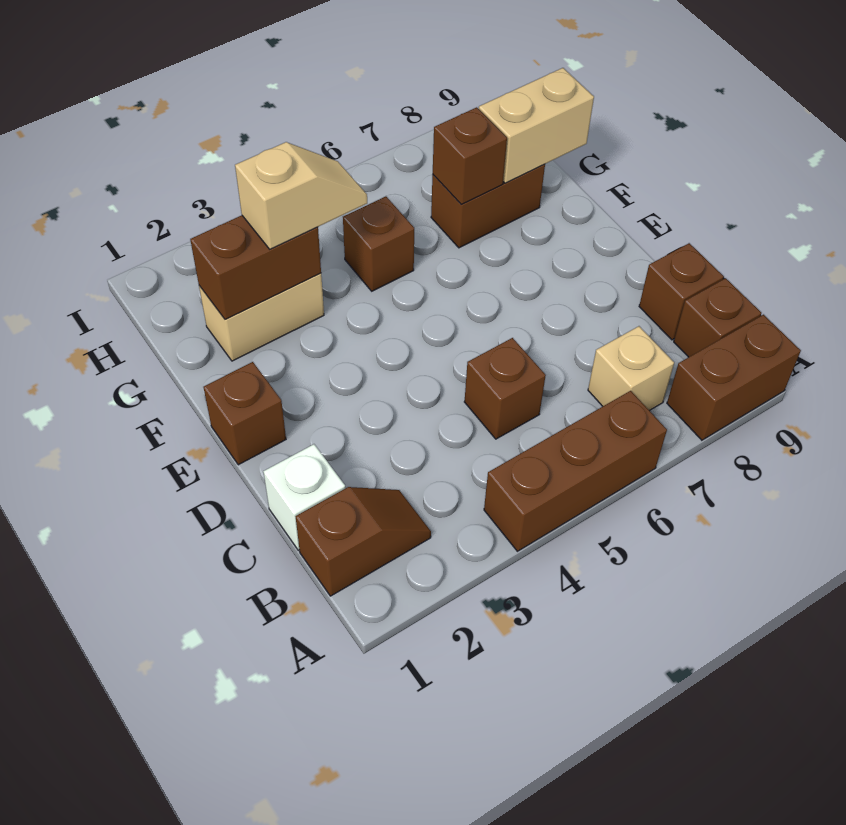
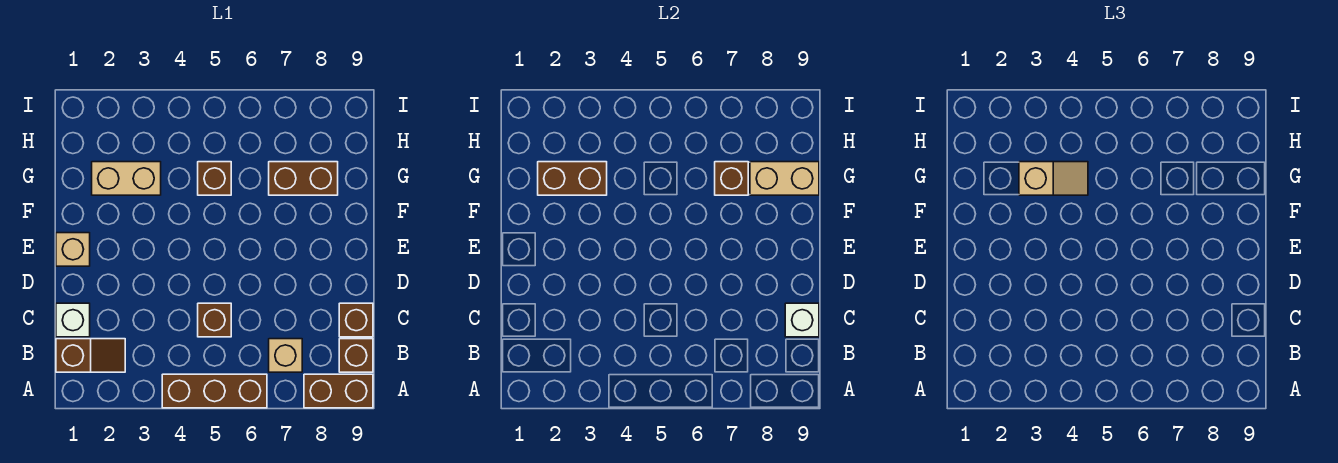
none -> white brick C9 level 2
brown brick E1 level 1 -> tan brick E1 level 1

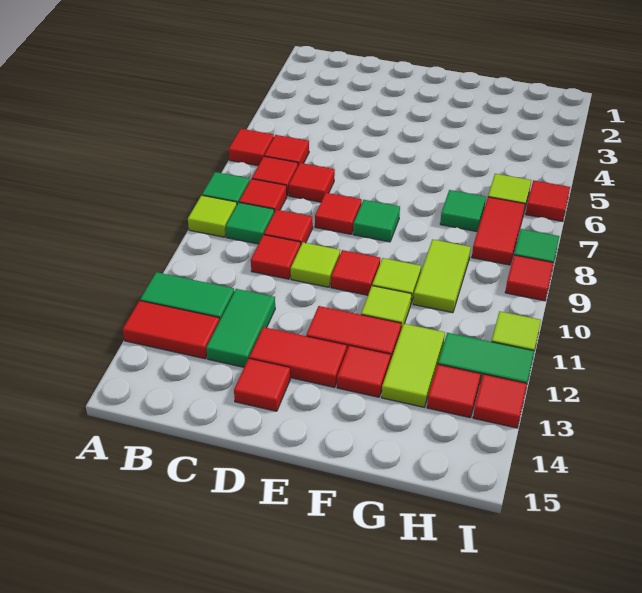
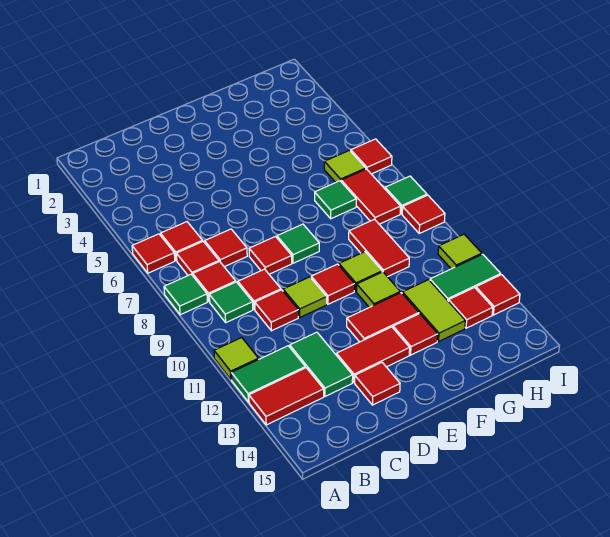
lime tile A9 level 1 -> lime tile A11 level 1
lime tile G9:G10 level 1 -> red tile G9:G10 level 1

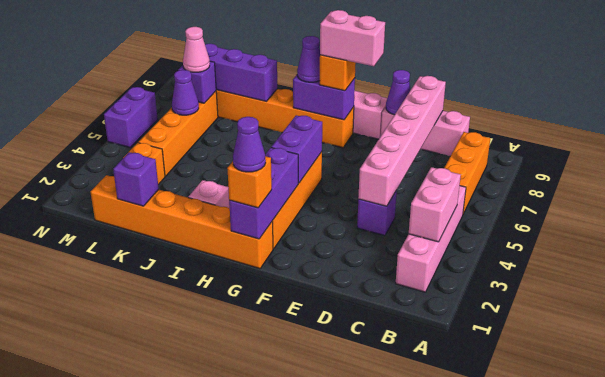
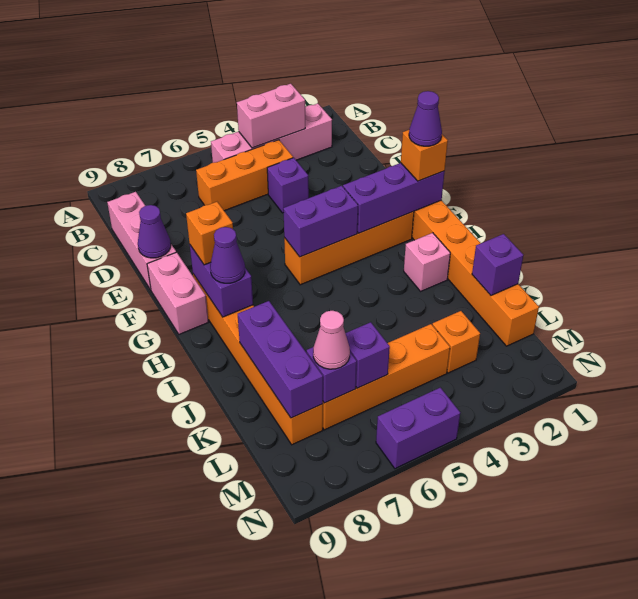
orange brick B6:B8 level 1 -> orange brick C4:C6 level 1
pink brick D4:D9 level 2 -> none
pink brick F8:G8 level 4 -> none
purple cone L6 level 2 -> purple brick L6 level 2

### INSTRUCTIONS TO FOLLOW
The answer must be a single number: how many lines in the data contain the string "lime"?

### COMPLETED EXERCISE
2